> _Records provided_:
<<<<

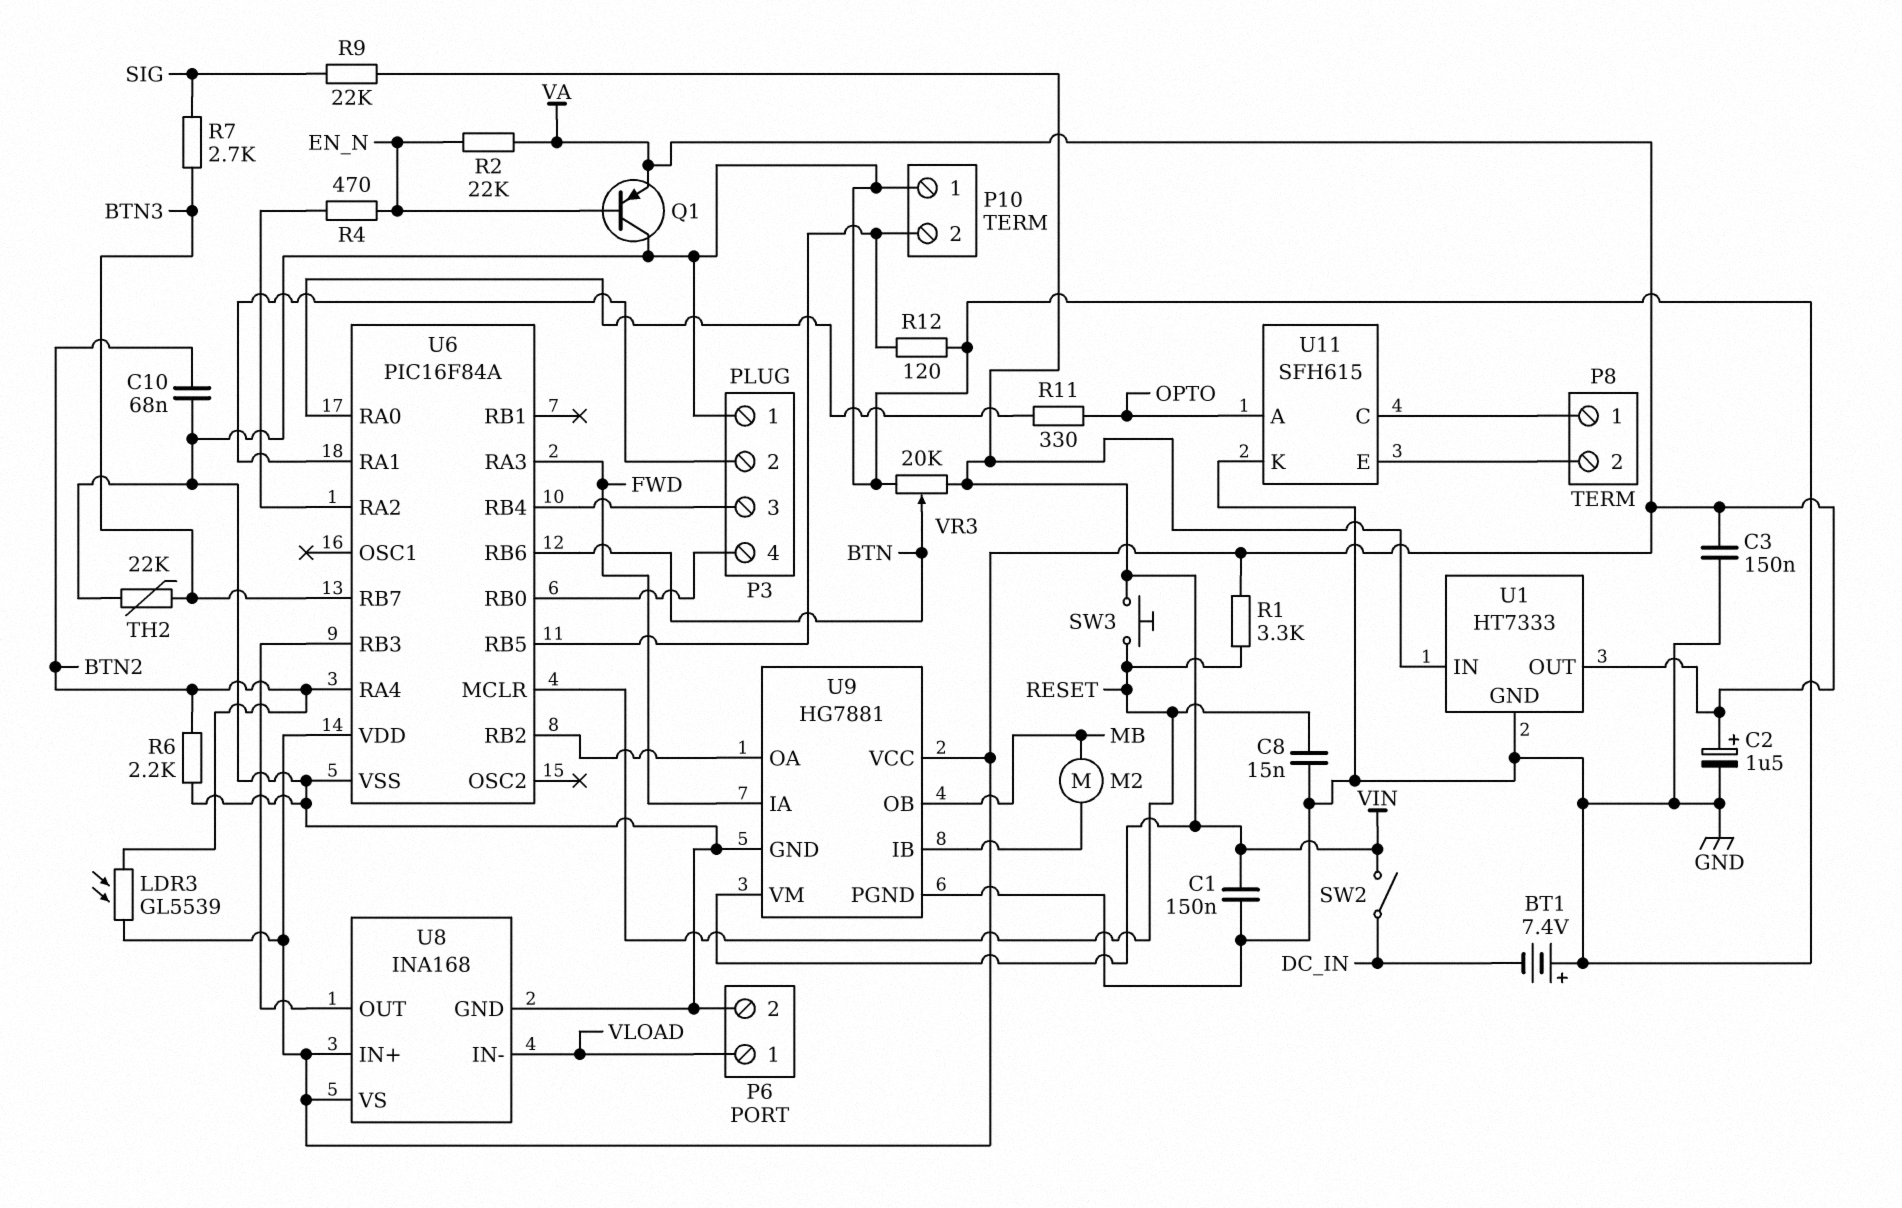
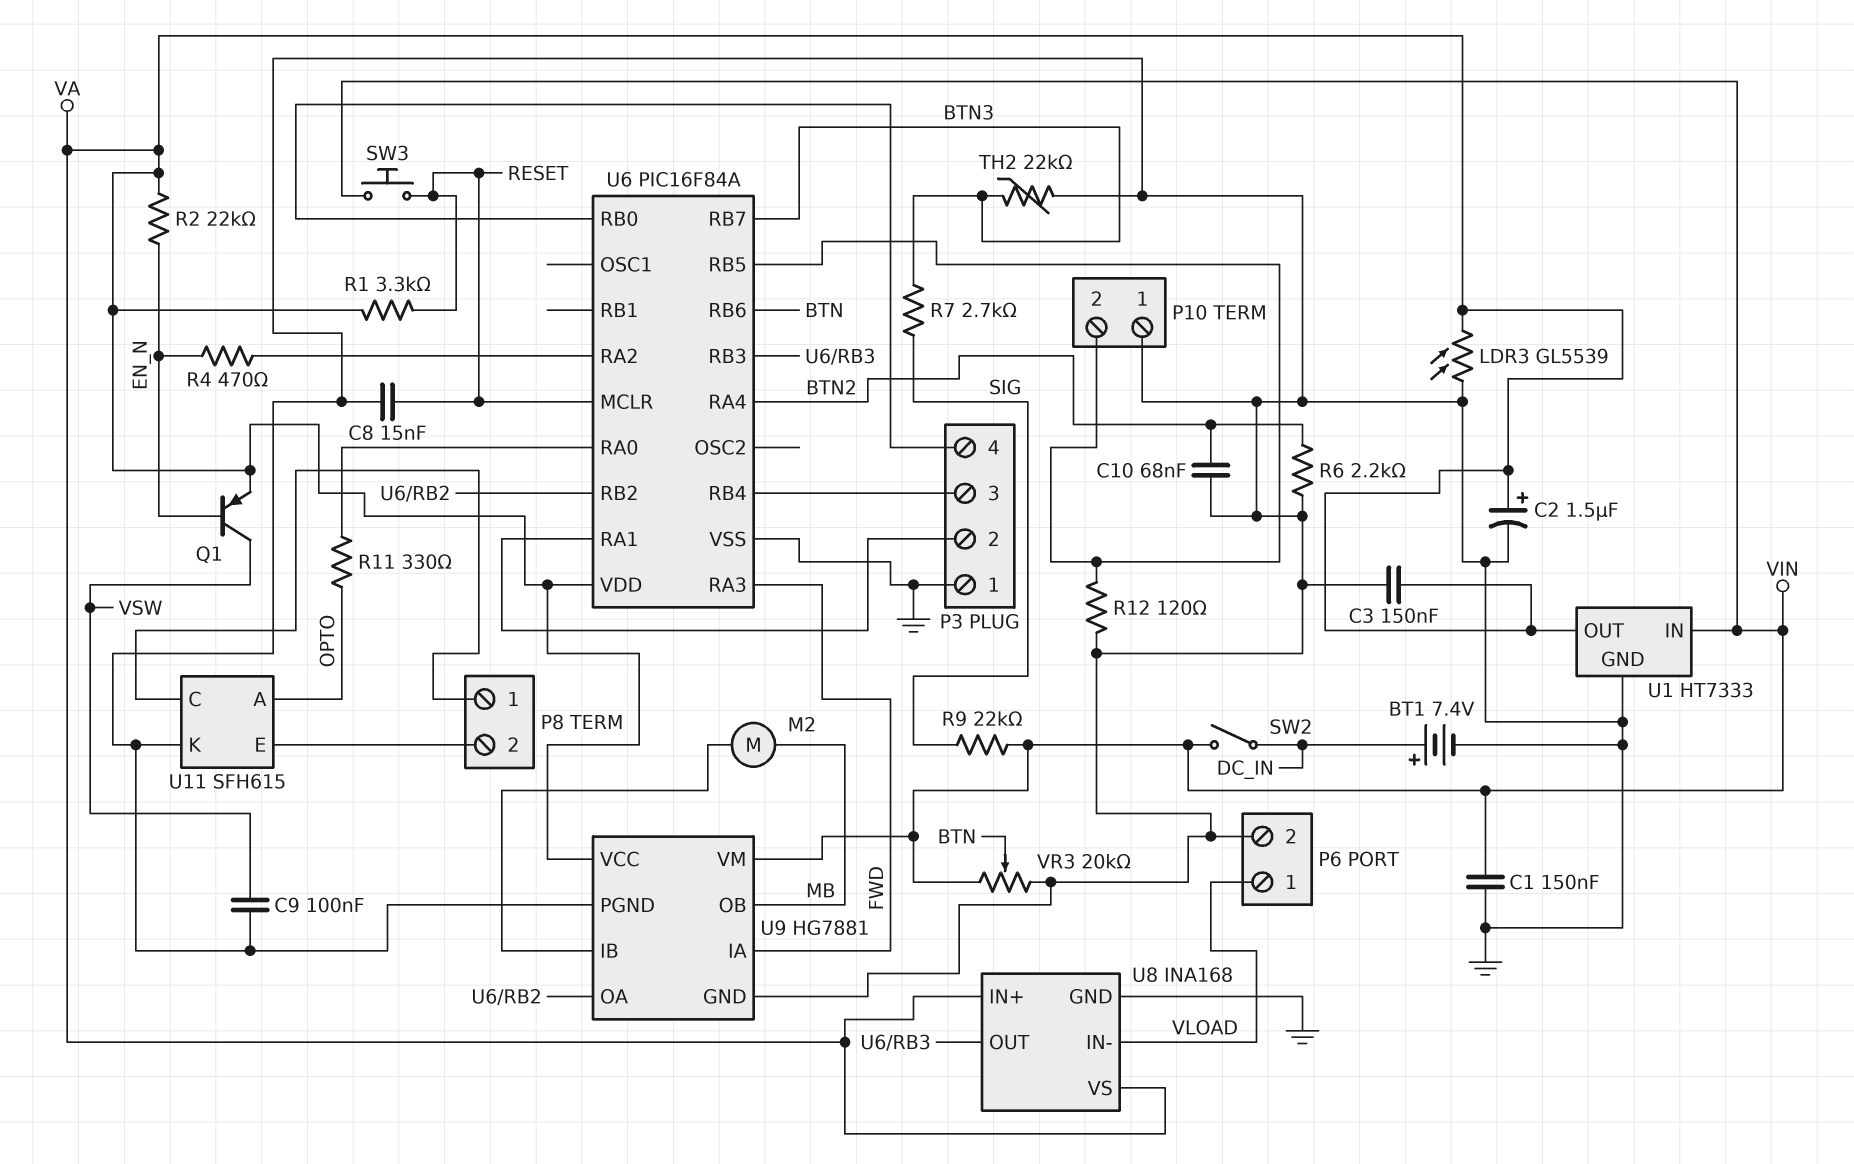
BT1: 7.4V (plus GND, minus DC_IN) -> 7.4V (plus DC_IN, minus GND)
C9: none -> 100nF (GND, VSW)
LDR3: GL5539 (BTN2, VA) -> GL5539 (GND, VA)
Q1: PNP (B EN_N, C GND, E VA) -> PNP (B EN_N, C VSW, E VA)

>>>>
<<<<

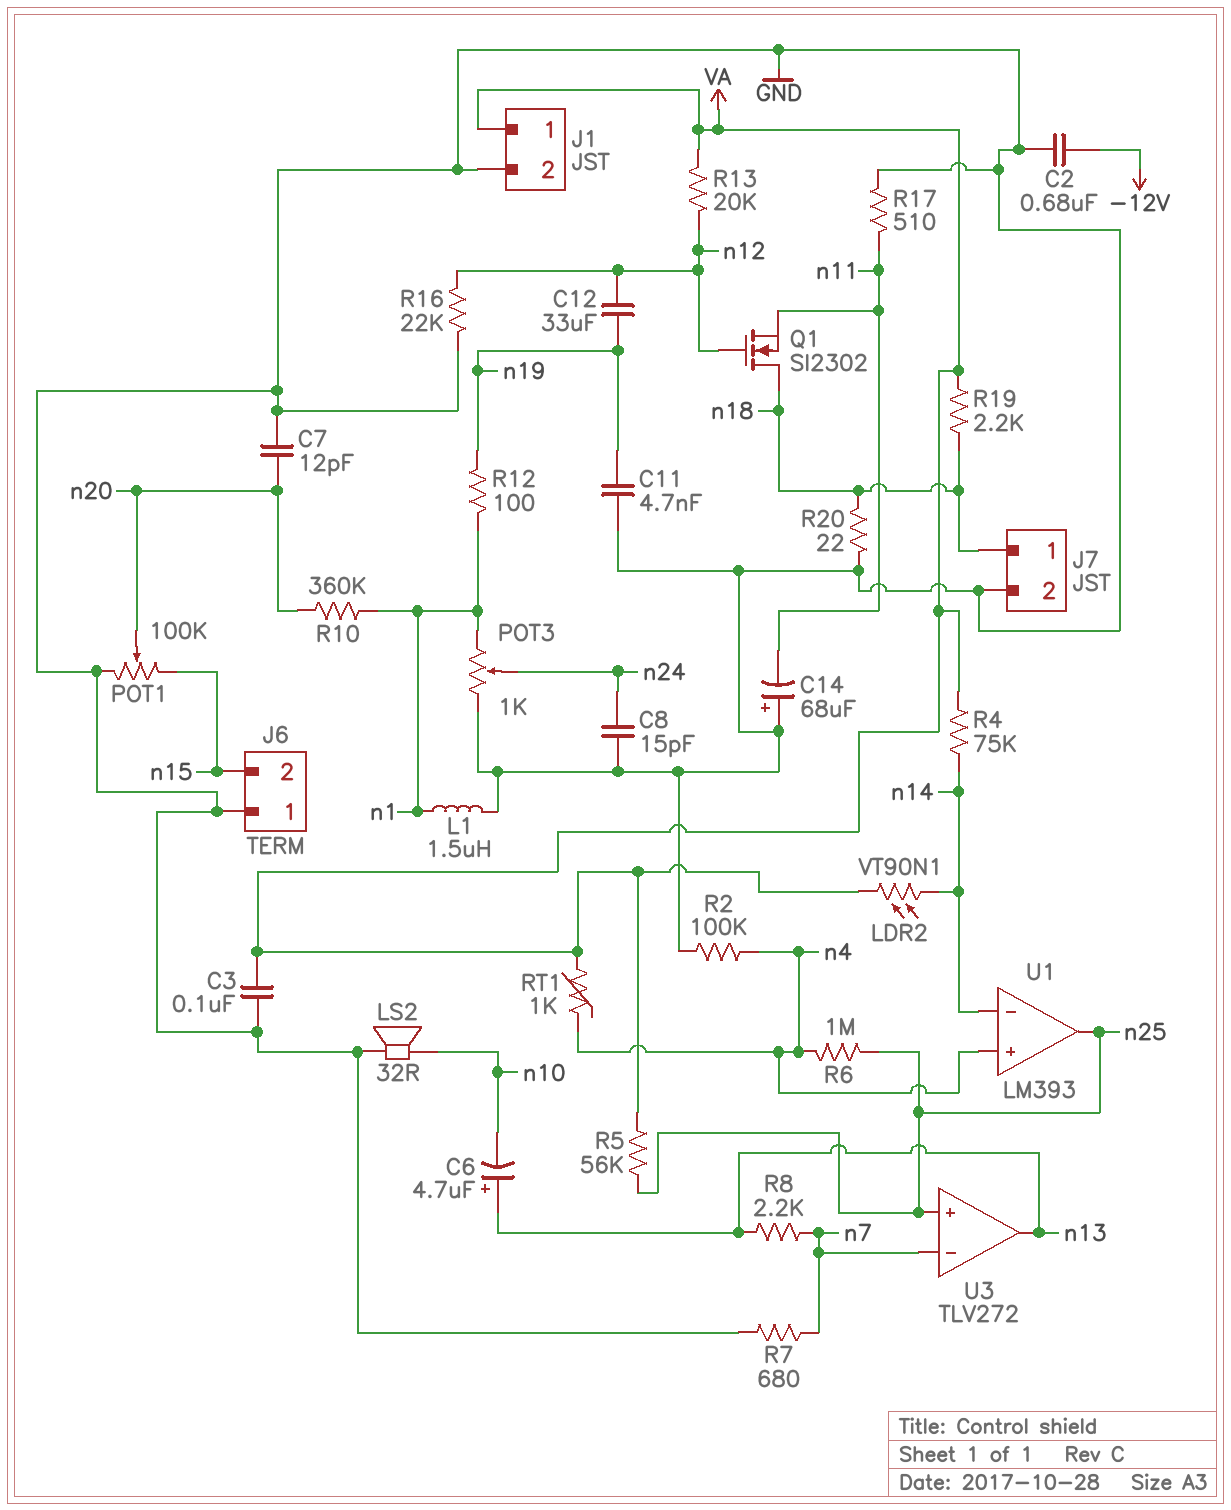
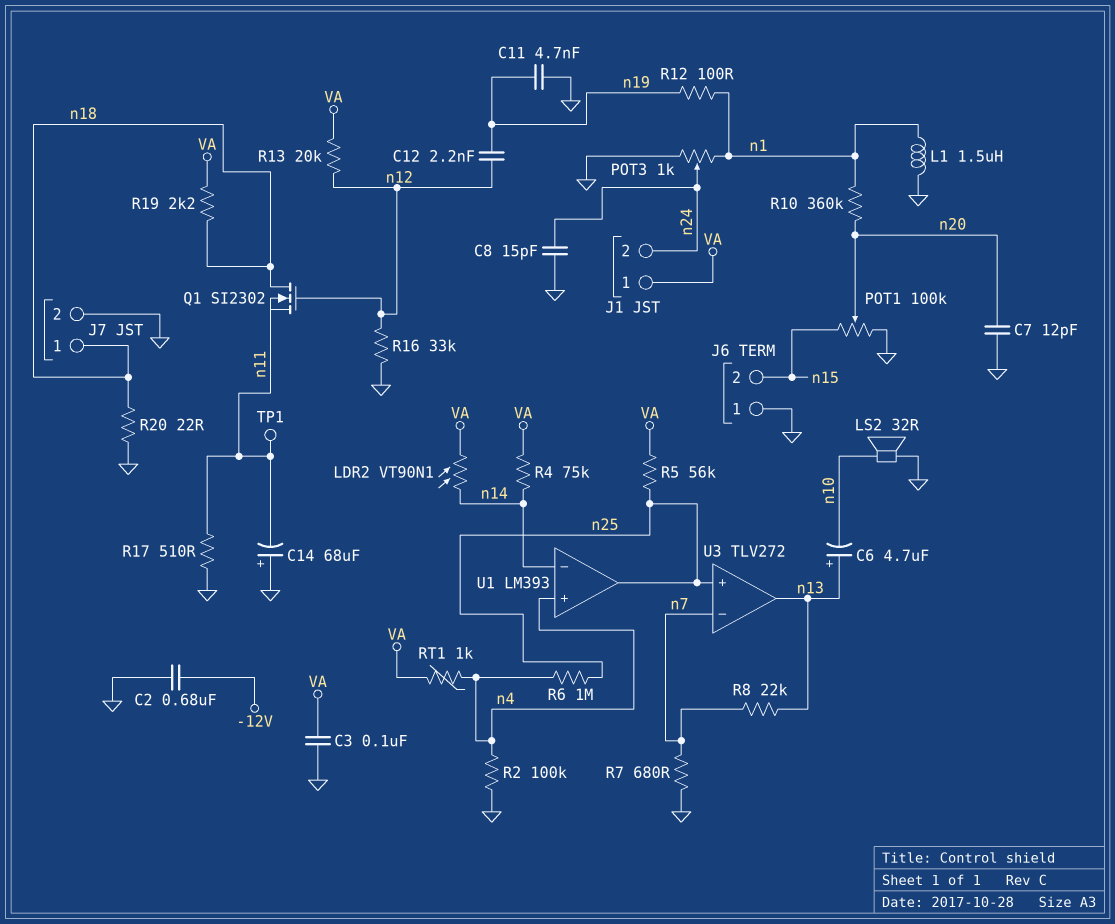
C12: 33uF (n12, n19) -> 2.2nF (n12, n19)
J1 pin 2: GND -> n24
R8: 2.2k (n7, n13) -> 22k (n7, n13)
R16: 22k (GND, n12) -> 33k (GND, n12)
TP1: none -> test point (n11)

>>>>

> _What you will do_: Please give an exact copy of the lines above, beginning with the line containing "C12: 33uF (n12, n19) -> 2.2nF (n12, n19)" and running through the line containing "TP1: none -> test point (n11)", and of no other lines.

> _Expected output_:
C12: 33uF (n12, n19) -> 2.2nF (n12, n19)
J1 pin 2: GND -> n24
R8: 2.2k (n7, n13) -> 22k (n7, n13)
R16: 22k (GND, n12) -> 33k (GND, n12)
TP1: none -> test point (n11)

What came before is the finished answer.